- _PROBLEM STATEMENT_: Could you return each line of the material that has "image" in it?

- _COLLECTED MATERIAL_:
□ □ □ □ □

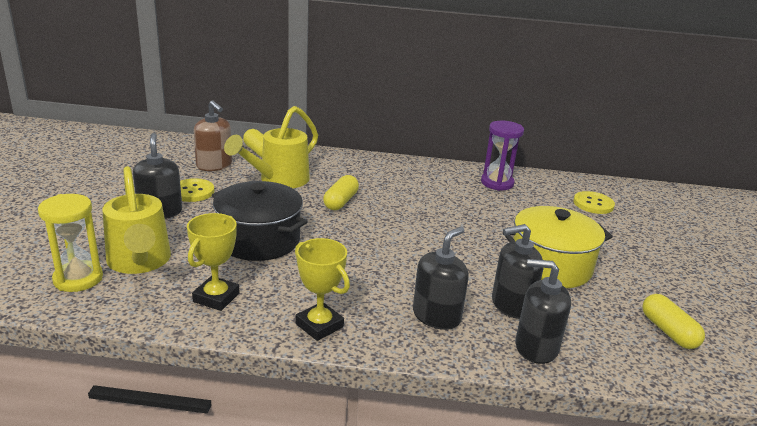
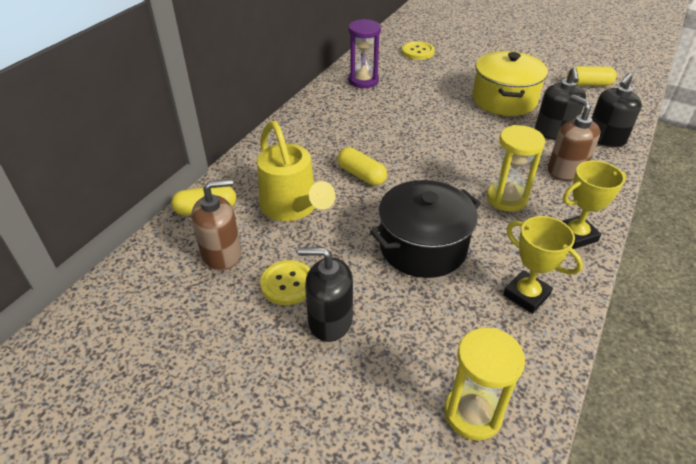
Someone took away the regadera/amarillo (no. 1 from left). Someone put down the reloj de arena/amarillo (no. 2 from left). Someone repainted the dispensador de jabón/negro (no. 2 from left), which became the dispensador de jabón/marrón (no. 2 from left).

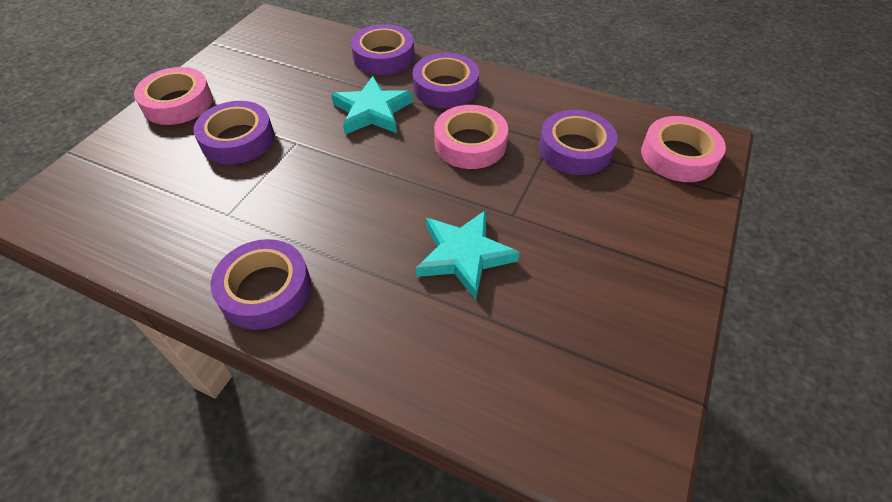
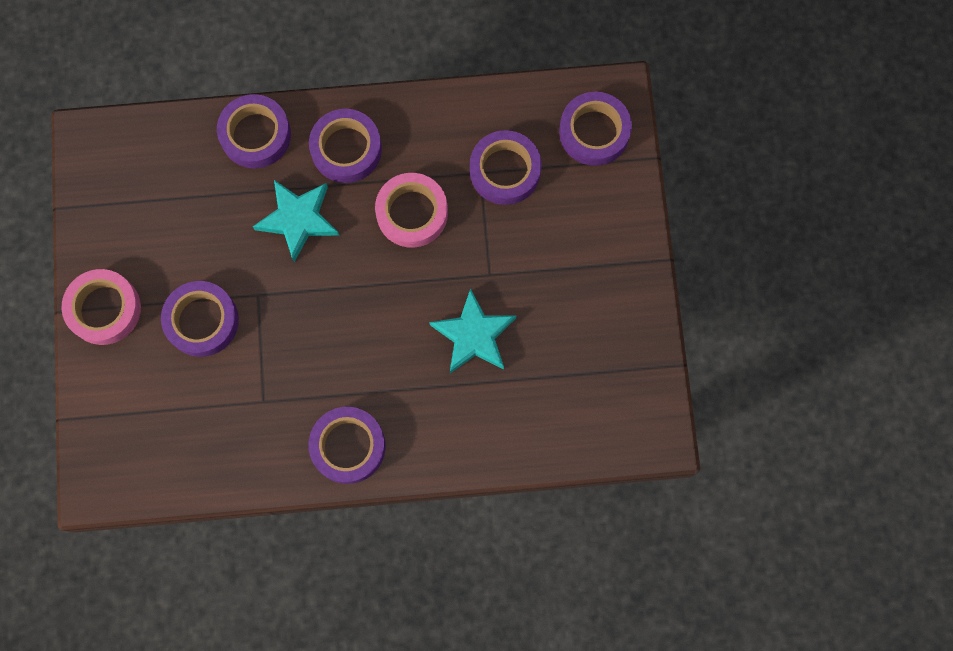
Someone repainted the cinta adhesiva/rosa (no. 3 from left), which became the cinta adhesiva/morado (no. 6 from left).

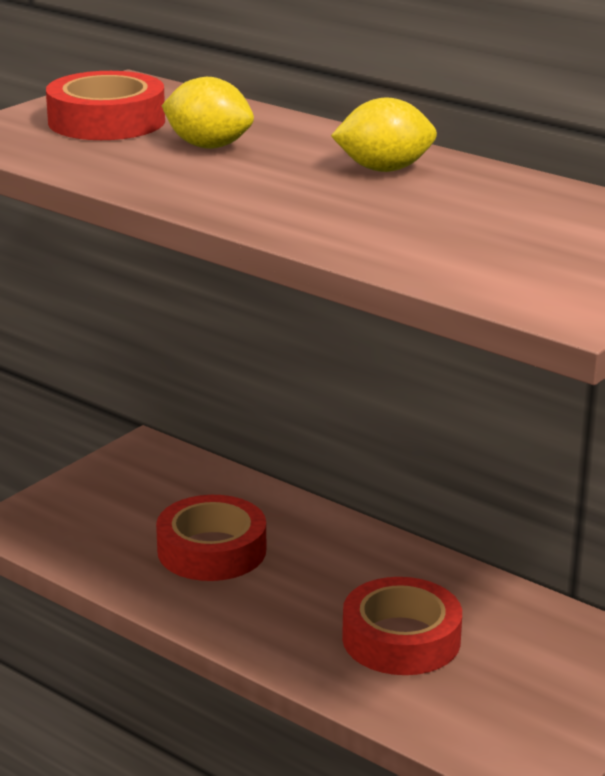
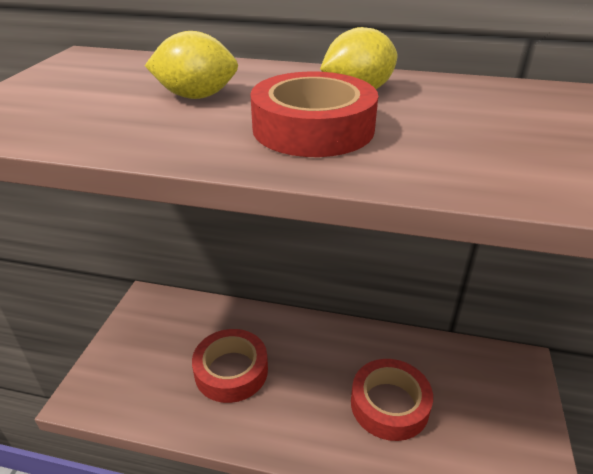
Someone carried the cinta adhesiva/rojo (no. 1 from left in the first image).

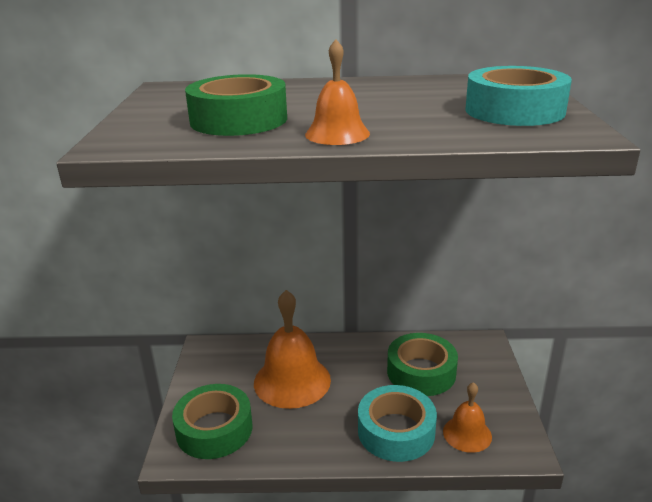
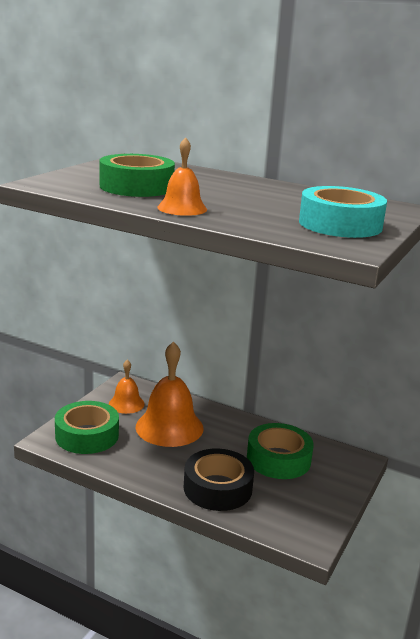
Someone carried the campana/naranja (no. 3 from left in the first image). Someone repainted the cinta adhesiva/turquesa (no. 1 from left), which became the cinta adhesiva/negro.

□ □ □ □ □

- _WRITTEN REPLY_:
Someone carried the cinta adhesiva/rojo (no. 1 from left in the first image).
Someone carried the campana/naranja (no. 3 from left in the first image). Someone repainted the cinta adhesiva/turquesa (no. 1 from left), which became the cinta adhesiva/negro.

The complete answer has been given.